WHAT IS BEING ASKED
In the material below, find each line with the word "grey" and list it.

PROVIDED DATA
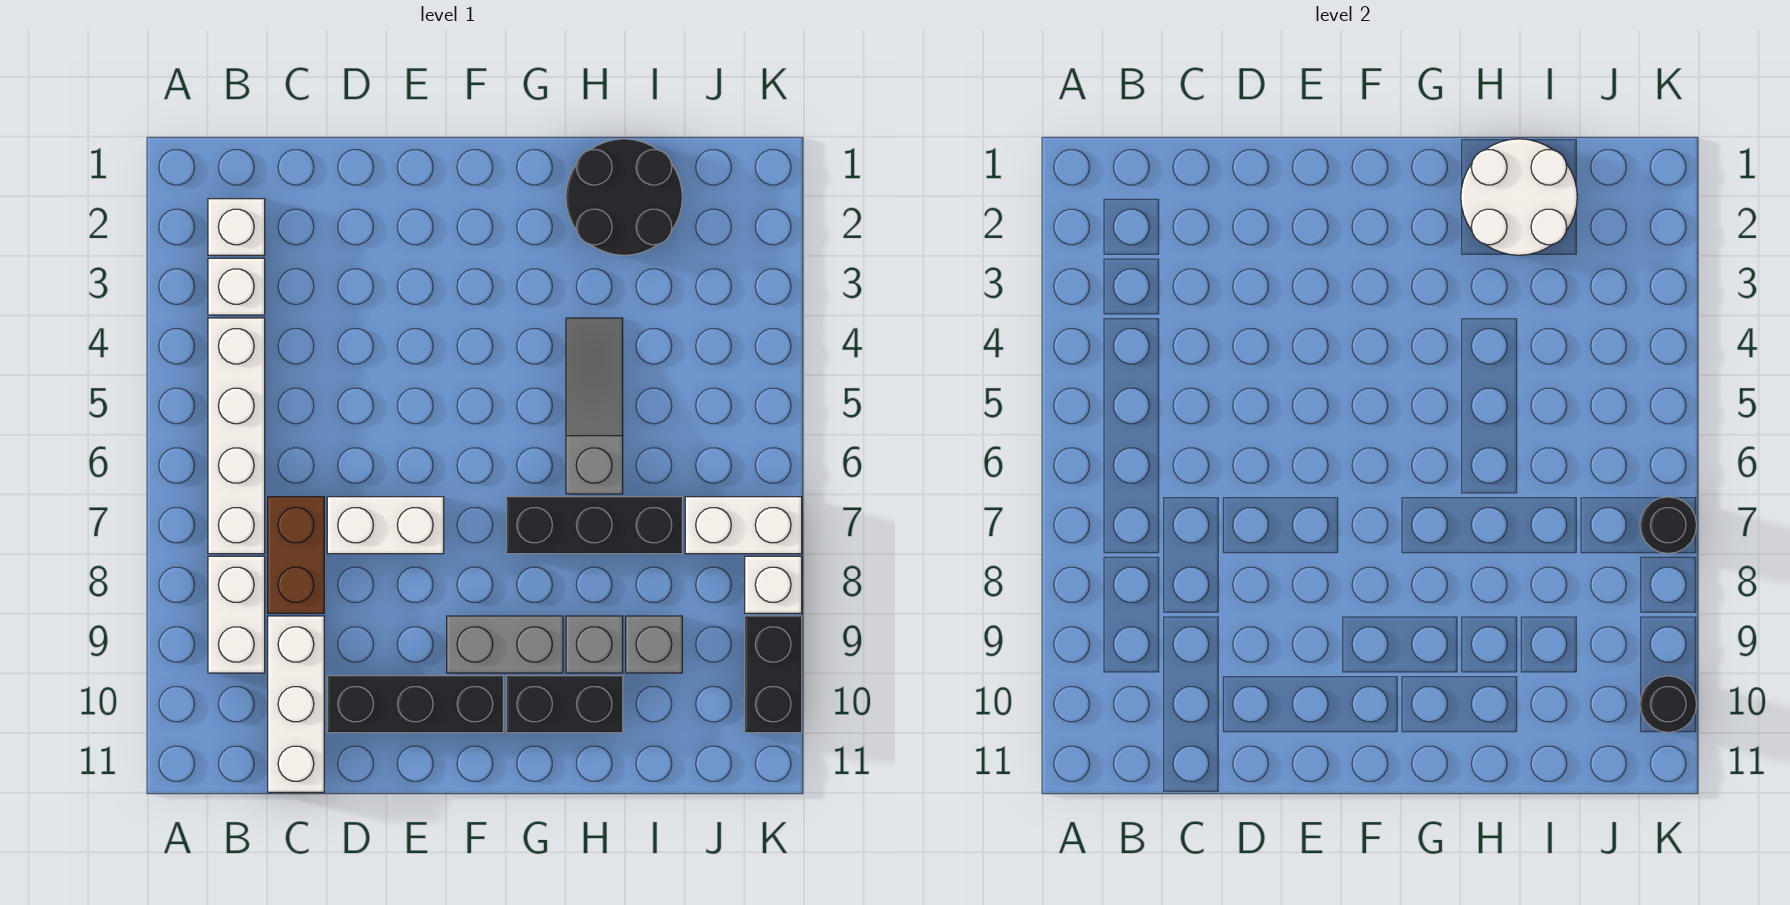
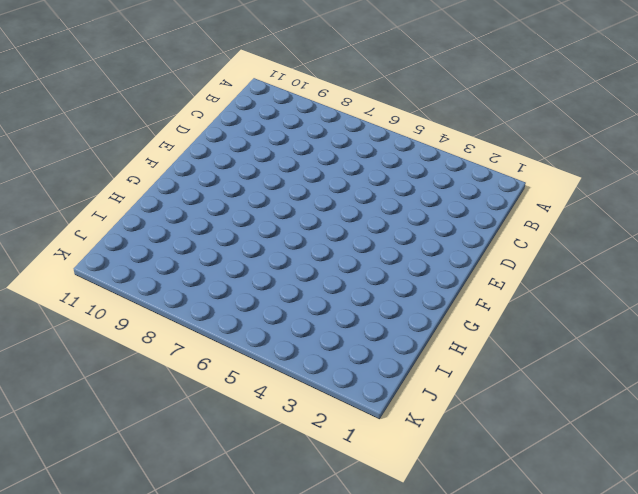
none -> white brick B2 level 1
none -> white brick B3 level 1
none -> white brick B4:B7 level 1

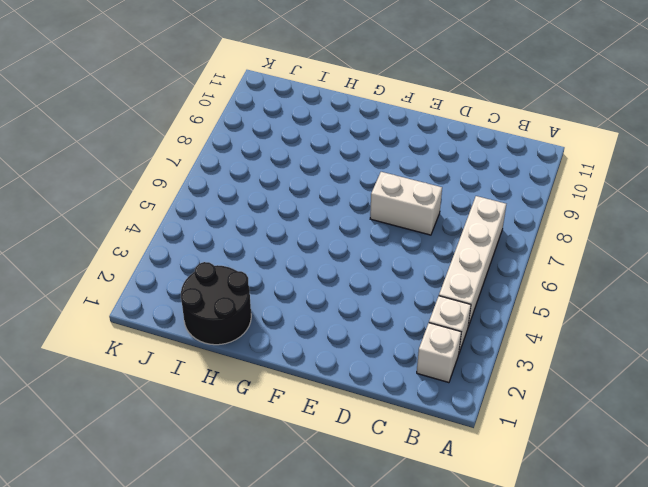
none -> white brick B8:B9 level 1
none -> brown brick C7:C8 level 1
none -> white brick C9:C11 level 1

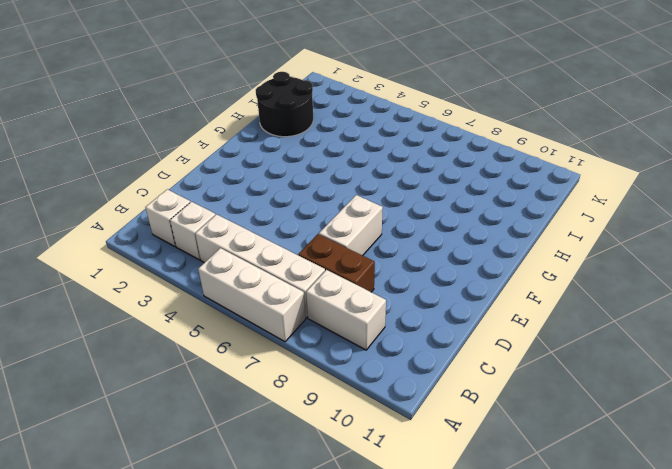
white brick A5:A7 level 1 -> white brick C9:C11 level 1
none -> black brick D10:F10 level 1
none -> grey brick F9:G9 level 1
none -> black brick G7:I7 level 1

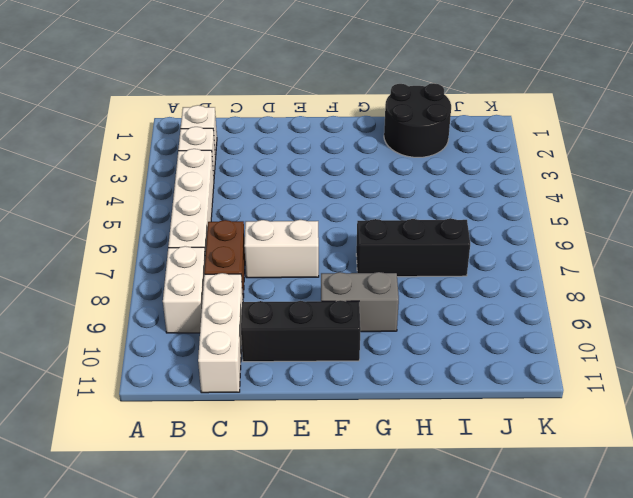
none -> black brick G10:H10 level 1
none -> grey slope H4:H6 level 1 top 6
none -> grey brick H9 level 1

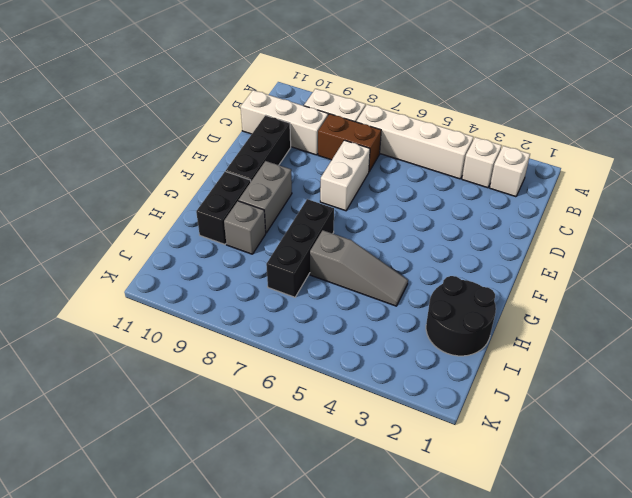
none -> grey brick I9 level 1
none -> white brick J7:K7 level 1
none -> white brick K8 level 1

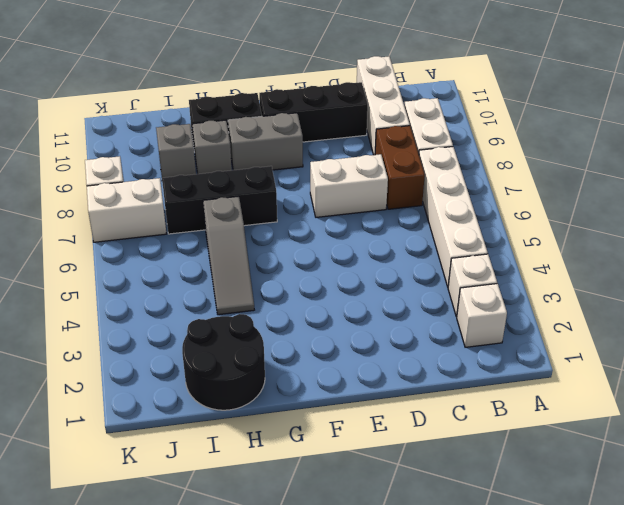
none -> black brick K9:K10 level 1
none -> white round brick H1:I2 level 2
none -> black round brick K7 level 2

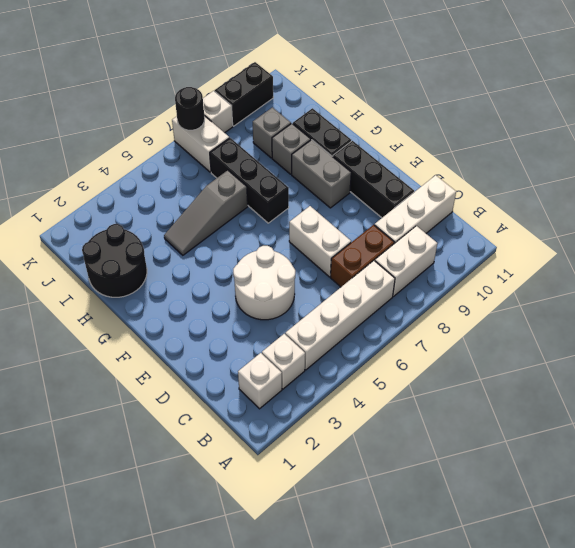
white round brick D4:E5 level 1 -> white round brick H1:I2 level 2
none -> black round brick K10 level 2

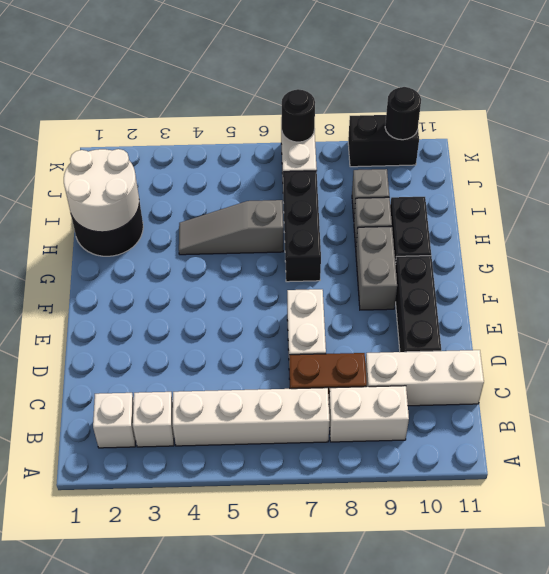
none -> white brick K8 level 1

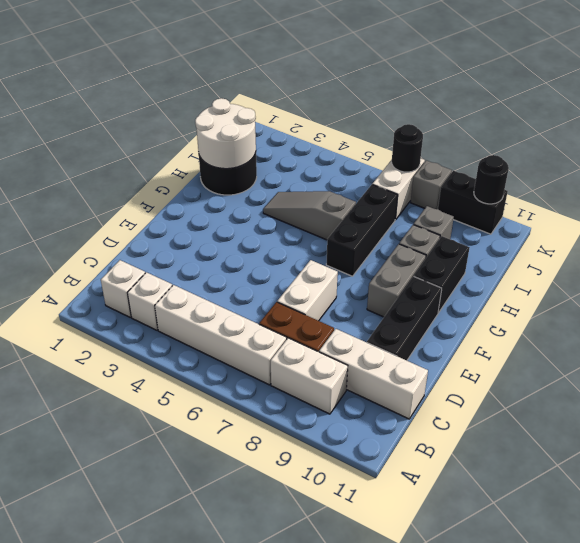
grey brick K8 level 1 -> white brick K8 level 1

YOUR RESPONSE
none -> grey brick F9:G9 level 1
none -> grey slope H4:H6 level 1 top 6
none -> grey brick H9 level 1
none -> grey brick I9 level 1
grey brick K8 level 1 -> white brick K8 level 1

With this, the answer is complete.